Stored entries
■ ■ ■ ■ ■

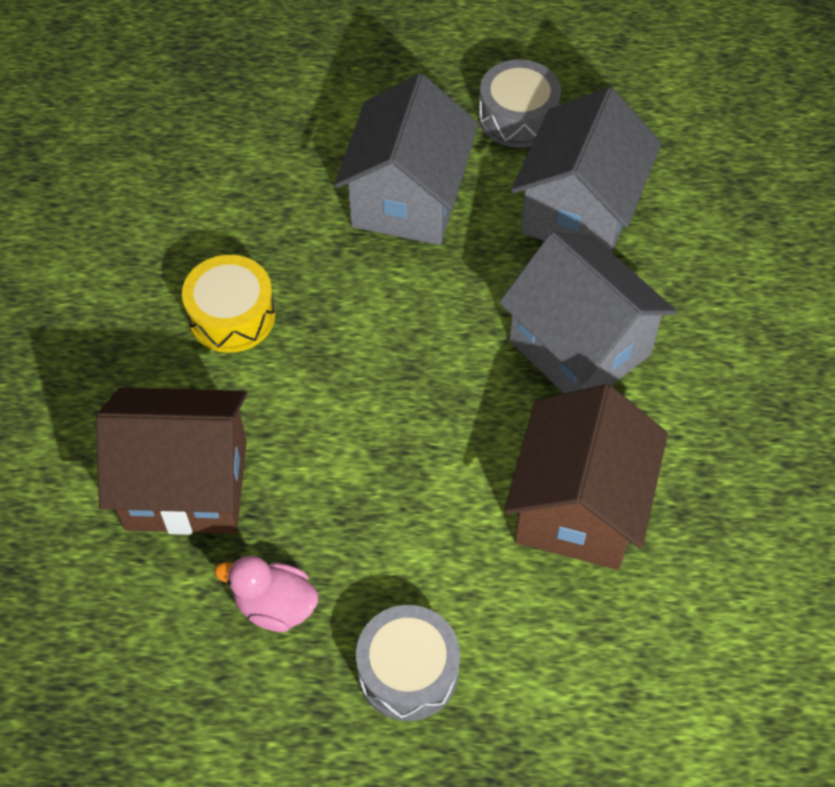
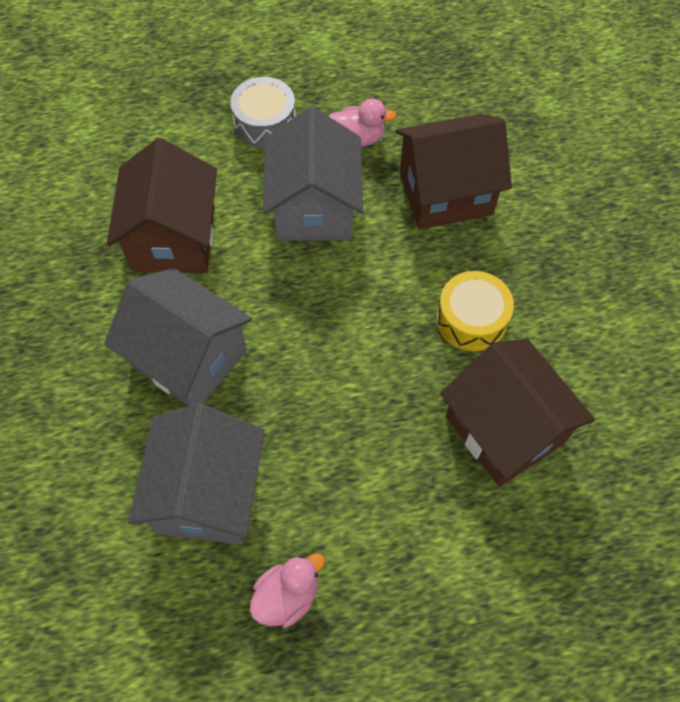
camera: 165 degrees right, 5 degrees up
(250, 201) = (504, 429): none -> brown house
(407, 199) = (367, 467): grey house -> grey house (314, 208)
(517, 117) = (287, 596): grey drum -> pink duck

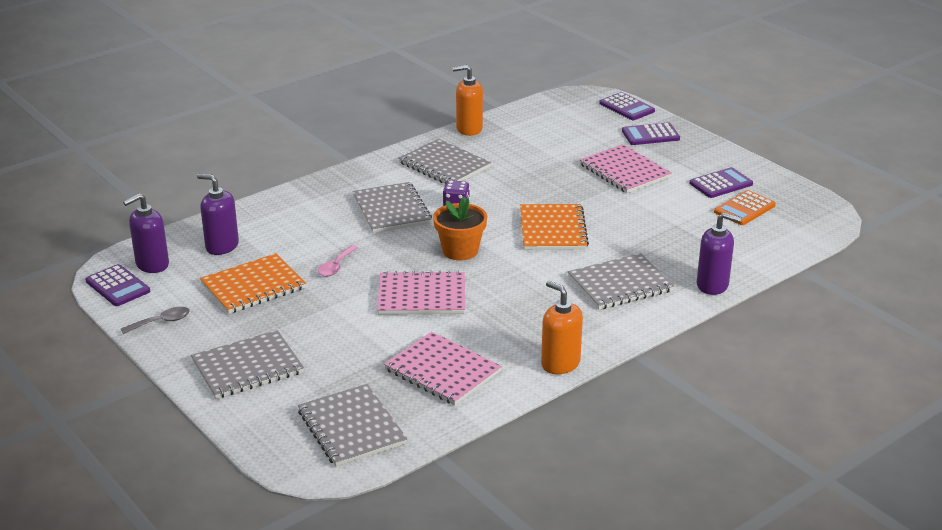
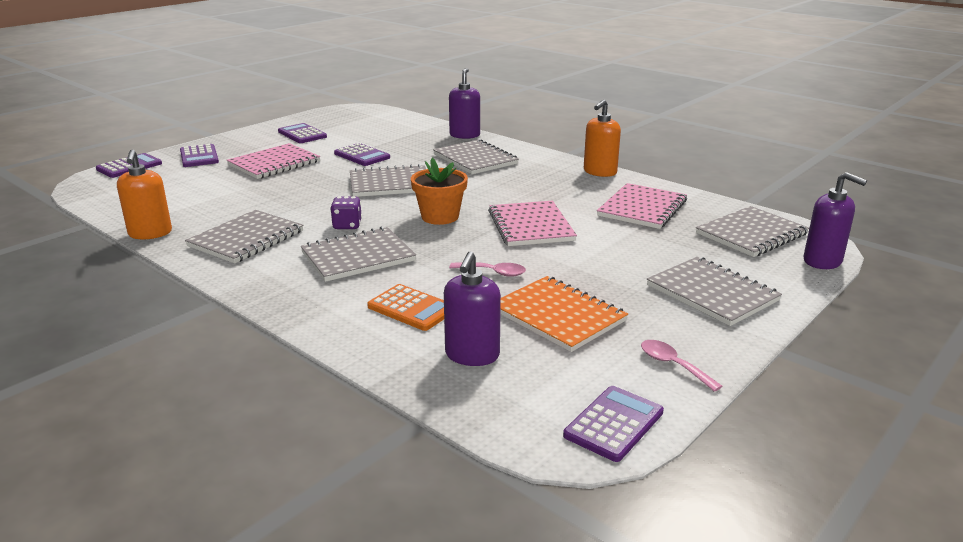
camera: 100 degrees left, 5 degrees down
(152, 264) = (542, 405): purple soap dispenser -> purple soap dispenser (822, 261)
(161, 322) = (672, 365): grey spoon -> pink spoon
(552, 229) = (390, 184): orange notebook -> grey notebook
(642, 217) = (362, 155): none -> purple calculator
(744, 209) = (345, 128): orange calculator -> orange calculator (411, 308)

■ ■ ■ ■ ■

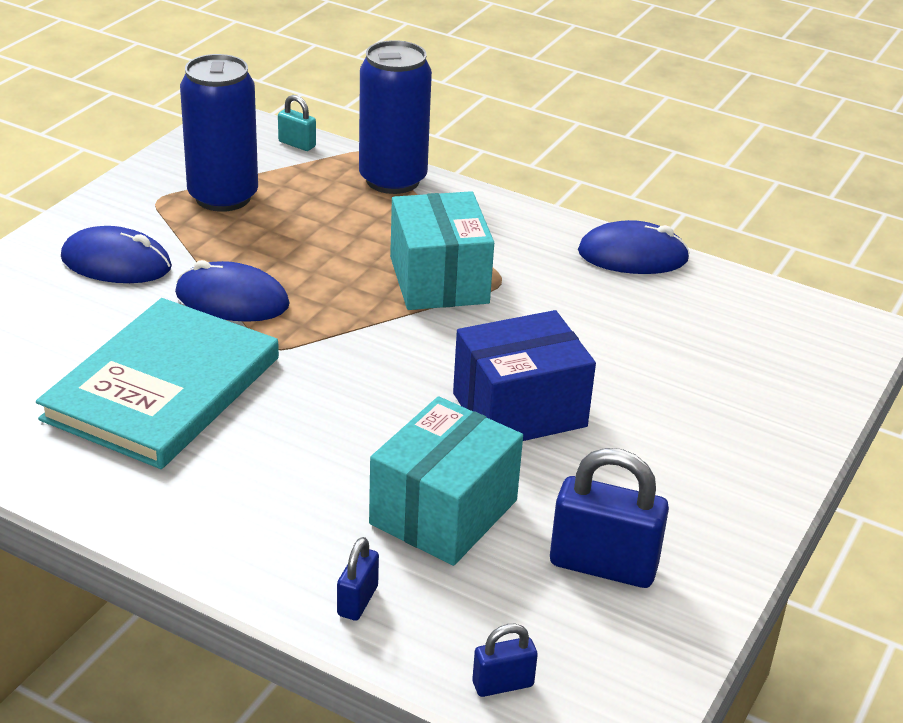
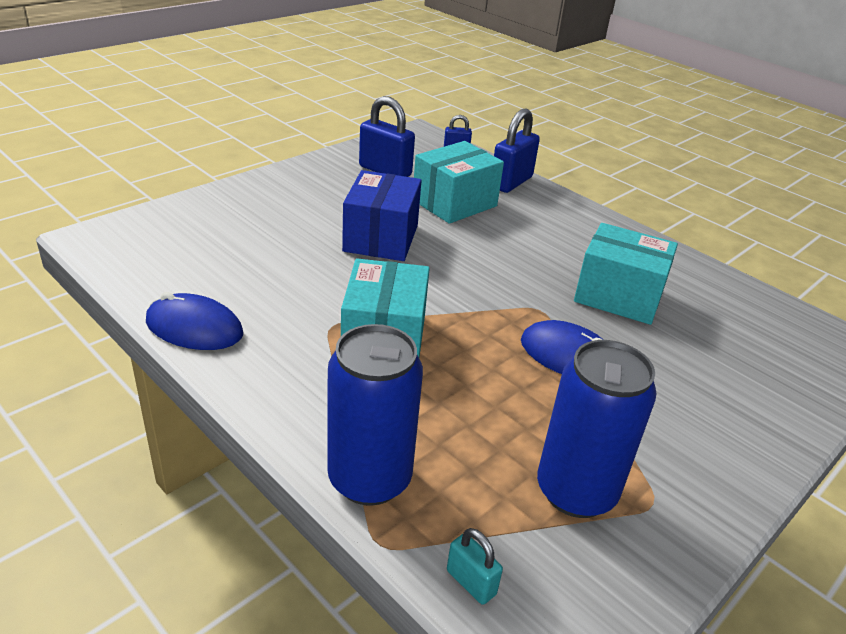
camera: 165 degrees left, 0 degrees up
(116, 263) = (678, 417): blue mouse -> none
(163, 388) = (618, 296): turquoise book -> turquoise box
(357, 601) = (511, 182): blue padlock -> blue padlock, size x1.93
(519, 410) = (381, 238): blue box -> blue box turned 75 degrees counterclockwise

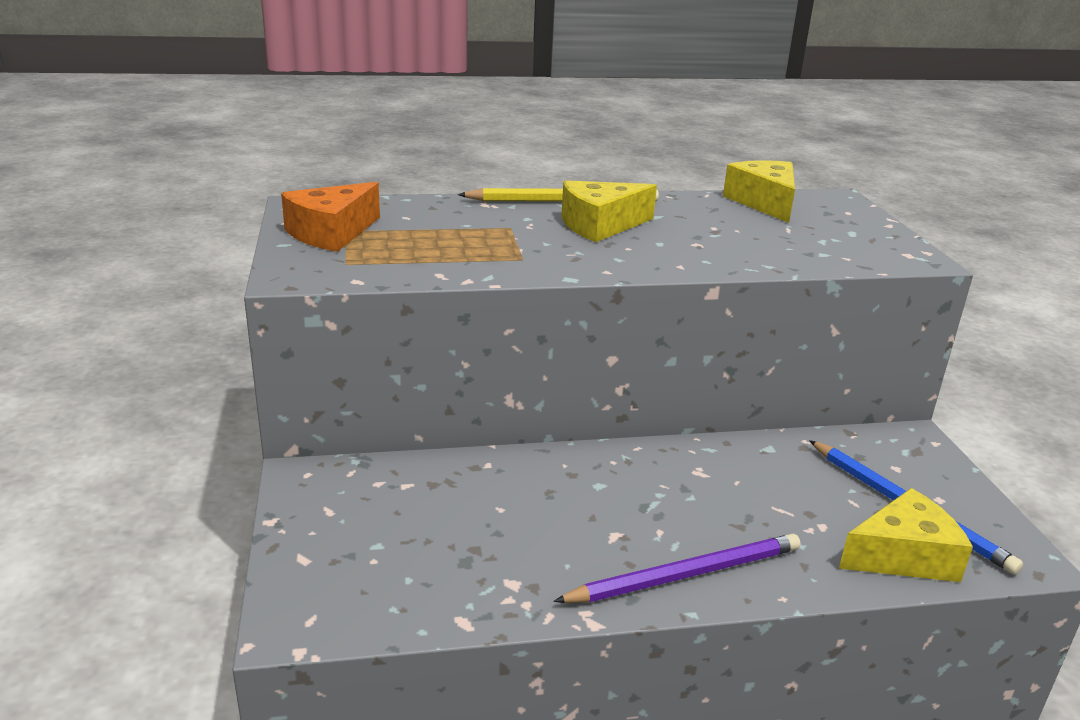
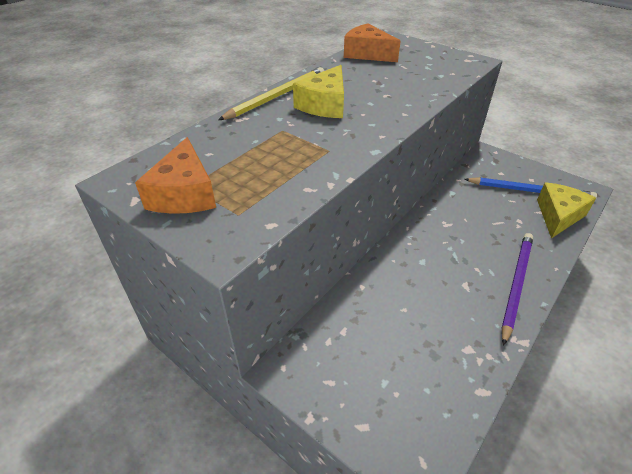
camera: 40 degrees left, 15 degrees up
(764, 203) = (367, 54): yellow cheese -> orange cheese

■ ■ ■ ■ ■

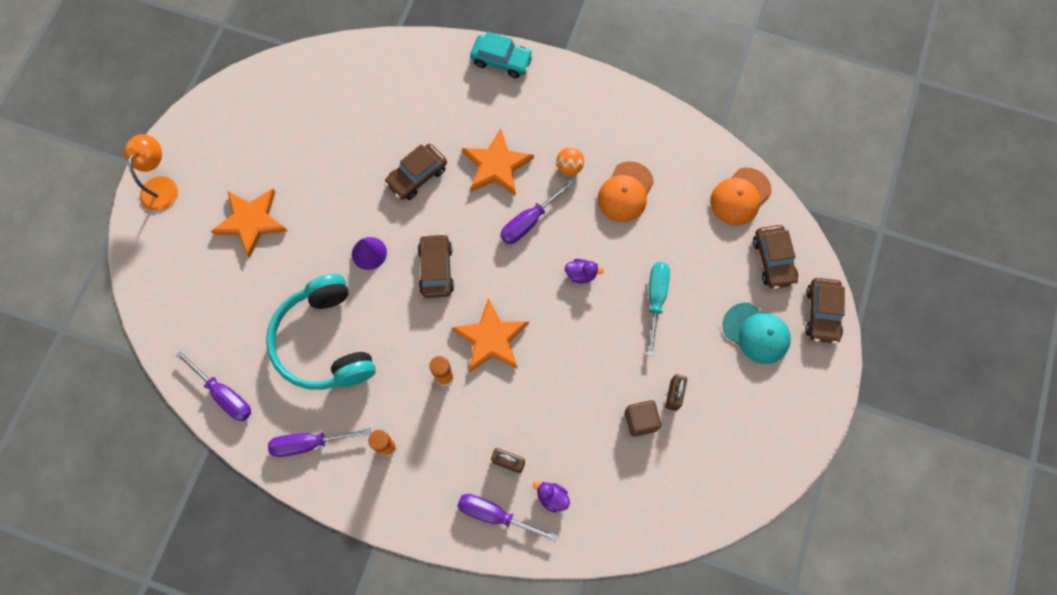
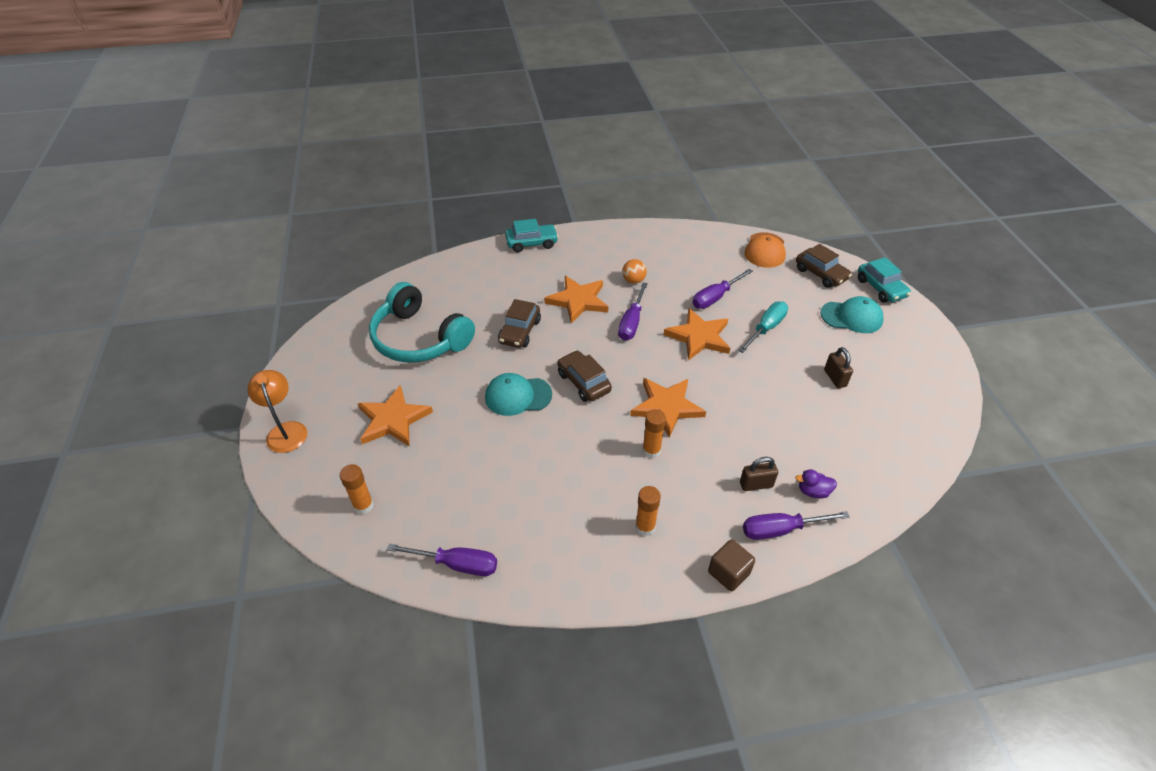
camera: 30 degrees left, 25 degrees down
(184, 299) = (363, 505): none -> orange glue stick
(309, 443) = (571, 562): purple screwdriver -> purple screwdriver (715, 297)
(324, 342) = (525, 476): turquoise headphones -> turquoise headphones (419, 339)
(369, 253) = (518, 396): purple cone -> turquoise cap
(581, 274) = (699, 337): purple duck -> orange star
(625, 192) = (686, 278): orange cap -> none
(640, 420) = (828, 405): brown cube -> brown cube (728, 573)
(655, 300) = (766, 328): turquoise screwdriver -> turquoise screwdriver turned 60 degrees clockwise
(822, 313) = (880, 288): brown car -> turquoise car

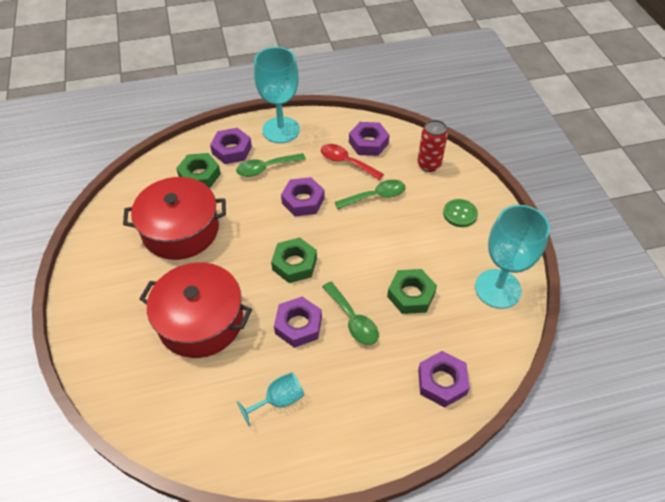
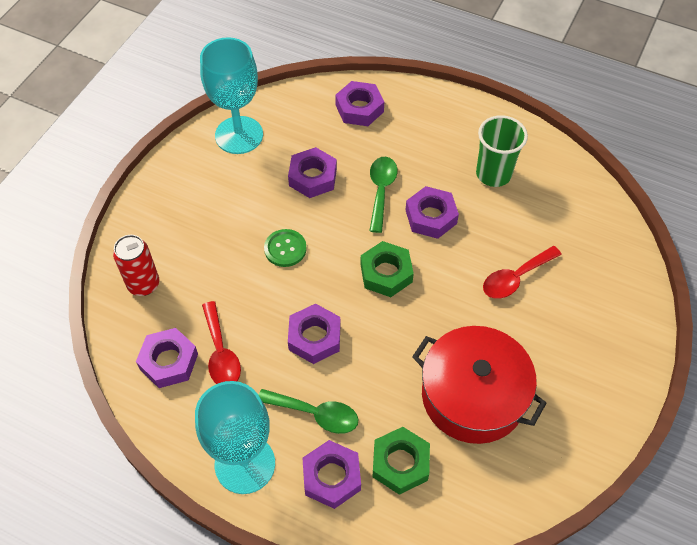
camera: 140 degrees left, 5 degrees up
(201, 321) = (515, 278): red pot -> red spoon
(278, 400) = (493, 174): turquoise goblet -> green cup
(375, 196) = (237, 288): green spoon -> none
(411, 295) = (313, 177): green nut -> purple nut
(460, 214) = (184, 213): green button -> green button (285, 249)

■ ■ ■ ■ ■

### Problem details:
All lines above from the one containing "(517, 117) = (287, 596): grey" up to and including the one containing "(744, 209) = (345, 128): orange" are to be set down exactly, and nothing else. Leave images out.

### Answer box:
(517, 117) = (287, 596): grey drum -> pink duck

camera: 100 degrees left, 5 degrees down
(152, 264) = (542, 405): purple soap dispenser -> purple soap dispenser (822, 261)
(161, 322) = (672, 365): grey spoon -> pink spoon
(552, 229) = (390, 184): orange notebook -> grey notebook
(642, 217) = (362, 155): none -> purple calculator
(744, 209) = (345, 128): orange calculator -> orange calculator (411, 308)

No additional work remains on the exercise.